-- Task objective --
Wherever the string "OLED" occurs in a line of these records, report that line.

-- Provided entries --
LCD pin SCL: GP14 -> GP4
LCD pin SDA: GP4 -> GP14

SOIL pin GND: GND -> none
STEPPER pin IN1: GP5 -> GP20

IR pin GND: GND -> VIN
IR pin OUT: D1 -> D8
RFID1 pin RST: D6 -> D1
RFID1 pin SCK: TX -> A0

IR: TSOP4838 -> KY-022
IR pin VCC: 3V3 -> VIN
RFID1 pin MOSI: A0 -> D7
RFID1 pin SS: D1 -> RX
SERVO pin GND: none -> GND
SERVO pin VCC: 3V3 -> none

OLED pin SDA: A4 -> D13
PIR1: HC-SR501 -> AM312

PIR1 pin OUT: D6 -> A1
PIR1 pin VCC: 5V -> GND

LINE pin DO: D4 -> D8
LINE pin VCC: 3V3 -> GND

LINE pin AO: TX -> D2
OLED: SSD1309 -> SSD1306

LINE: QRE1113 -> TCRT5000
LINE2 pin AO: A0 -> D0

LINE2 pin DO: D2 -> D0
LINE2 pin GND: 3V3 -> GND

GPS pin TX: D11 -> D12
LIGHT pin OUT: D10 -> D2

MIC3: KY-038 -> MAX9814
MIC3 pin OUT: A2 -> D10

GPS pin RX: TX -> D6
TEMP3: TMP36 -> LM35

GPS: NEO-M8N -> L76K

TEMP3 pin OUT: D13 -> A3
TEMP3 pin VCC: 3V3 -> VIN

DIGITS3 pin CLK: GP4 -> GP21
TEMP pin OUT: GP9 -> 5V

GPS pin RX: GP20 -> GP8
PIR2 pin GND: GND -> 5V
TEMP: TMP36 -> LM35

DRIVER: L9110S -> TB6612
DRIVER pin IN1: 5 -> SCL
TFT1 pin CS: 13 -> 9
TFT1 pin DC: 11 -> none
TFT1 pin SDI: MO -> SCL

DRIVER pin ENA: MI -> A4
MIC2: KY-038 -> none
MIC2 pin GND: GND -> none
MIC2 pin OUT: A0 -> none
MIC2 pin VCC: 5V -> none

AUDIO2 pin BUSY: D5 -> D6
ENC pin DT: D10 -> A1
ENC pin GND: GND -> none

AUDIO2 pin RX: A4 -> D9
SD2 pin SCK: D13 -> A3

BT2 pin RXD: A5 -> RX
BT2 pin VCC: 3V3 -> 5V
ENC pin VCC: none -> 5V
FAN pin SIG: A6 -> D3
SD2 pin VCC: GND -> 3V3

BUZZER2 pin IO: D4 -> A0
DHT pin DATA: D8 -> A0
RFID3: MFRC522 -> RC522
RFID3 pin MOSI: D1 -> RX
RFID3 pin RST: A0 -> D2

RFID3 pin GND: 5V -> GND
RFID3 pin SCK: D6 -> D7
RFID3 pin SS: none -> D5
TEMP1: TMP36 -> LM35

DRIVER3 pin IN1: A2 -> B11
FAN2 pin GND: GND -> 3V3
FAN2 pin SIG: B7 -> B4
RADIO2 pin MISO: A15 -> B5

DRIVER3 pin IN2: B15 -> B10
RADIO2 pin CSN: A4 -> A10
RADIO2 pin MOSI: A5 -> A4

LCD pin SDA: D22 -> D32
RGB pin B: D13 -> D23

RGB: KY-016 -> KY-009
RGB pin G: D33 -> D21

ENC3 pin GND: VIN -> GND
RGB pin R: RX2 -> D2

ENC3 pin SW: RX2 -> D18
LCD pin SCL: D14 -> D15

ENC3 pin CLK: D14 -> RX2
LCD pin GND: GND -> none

-- Answer --
OLED pin SDA: A4 -> D13
OLED: SSD1309 -> SSD1306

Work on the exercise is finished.